:: PROBLEM TO SOLVE ::
Reproduce each record below in full, word for word, without images.

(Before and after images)
╭──
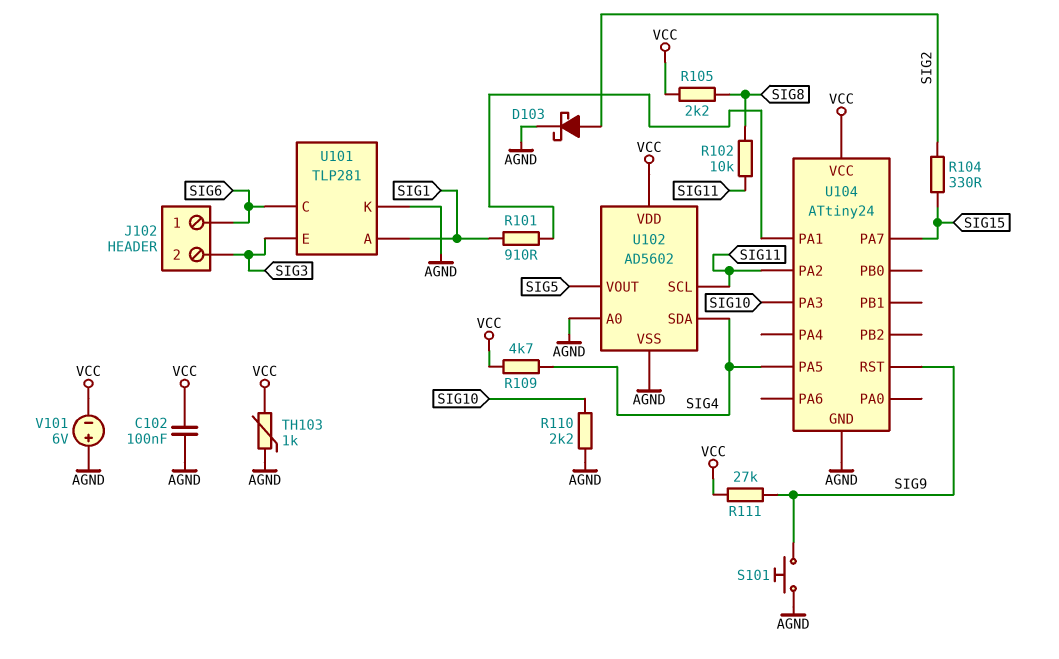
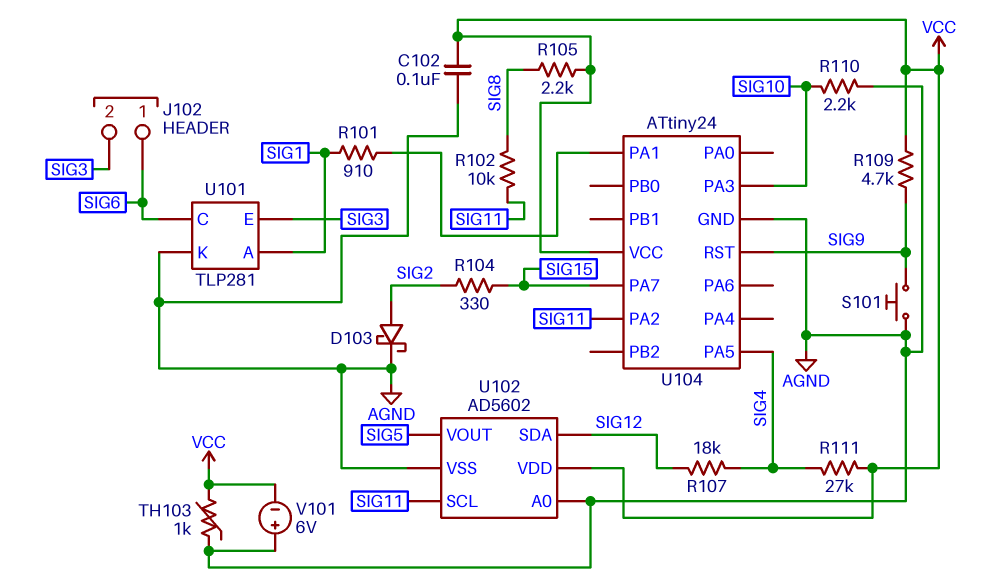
R107: none -> 18k (SIG4, SIG12)
R109: 4.7k (SIG4, VCC) -> 4.7k (SIG9, VCC)
R111: 27k (SIG9, VCC) -> 27k (SIG4, VCC)
U102 pin SDA: SIG4 -> SIG12

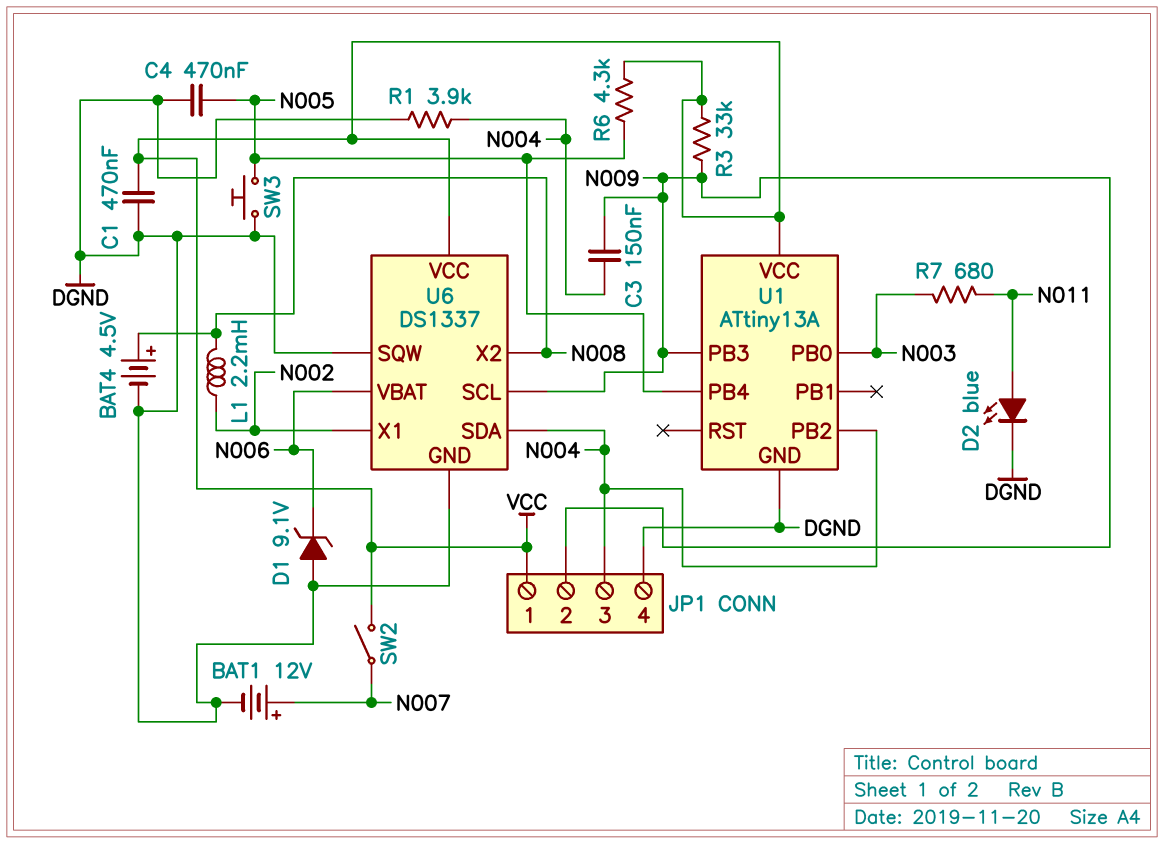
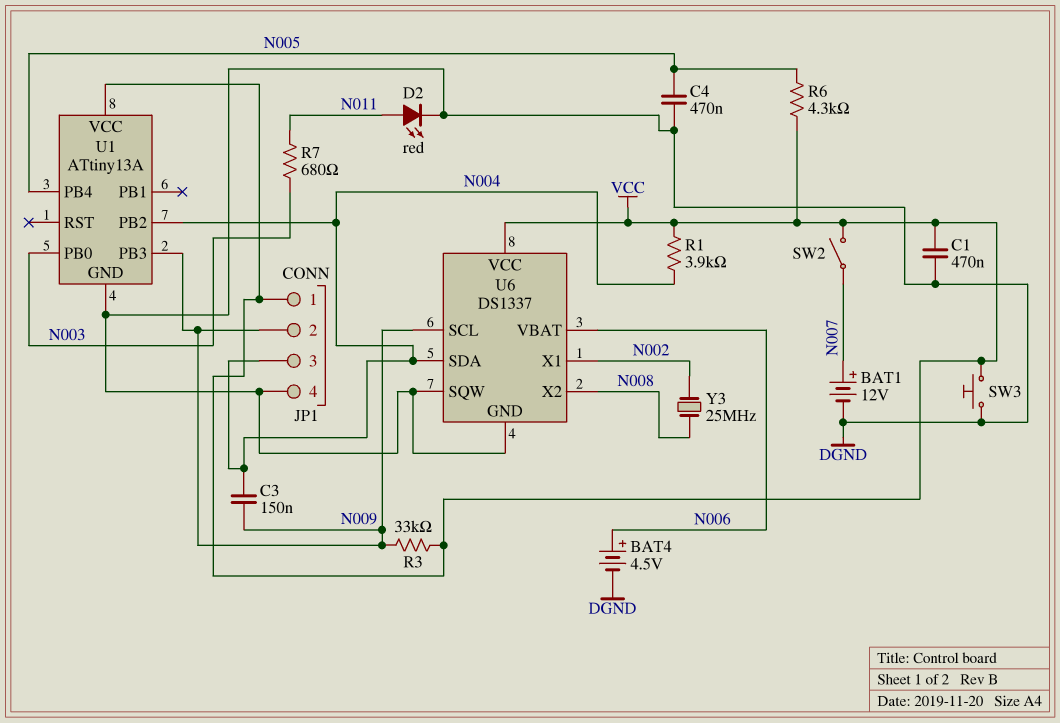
BAT4: 4.5V (plus N008, minus DGND) -> 4.5V (plus N006, minus DGND)
D1: zener 9.1V (A DGND, K N006) -> none
D2: LED blue (A N011, K DGND) -> LED red (A N011, K DGND)
L1: 2.2mH (N002, N008) -> none
R1: 3.9k (DGND, N004) -> 3.9k (N004, VCC)
SW3: button (DGND, N005) -> button (DGND, VCC)
Y3: none -> 25MHz (N002, N008)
╰──
:: EXPECTED ANSWER ::
R107: none -> 18k (SIG4, SIG12)
R109: 4.7k (SIG4, VCC) -> 4.7k (SIG9, VCC)
R111: 27k (SIG9, VCC) -> 27k (SIG4, VCC)
U102 pin SDA: SIG4 -> SIG12

BAT4: 4.5V (plus N008, minus DGND) -> 4.5V (plus N006, minus DGND)
D1: zener 9.1V (A DGND, K N006) -> none
D2: LED blue (A N011, K DGND) -> LED red (A N011, K DGND)
L1: 2.2mH (N002, N008) -> none
R1: 3.9k (DGND, N004) -> 3.9k (N004, VCC)
SW3: button (DGND, N005) -> button (DGND, VCC)
Y3: none -> 25MHz (N002, N008)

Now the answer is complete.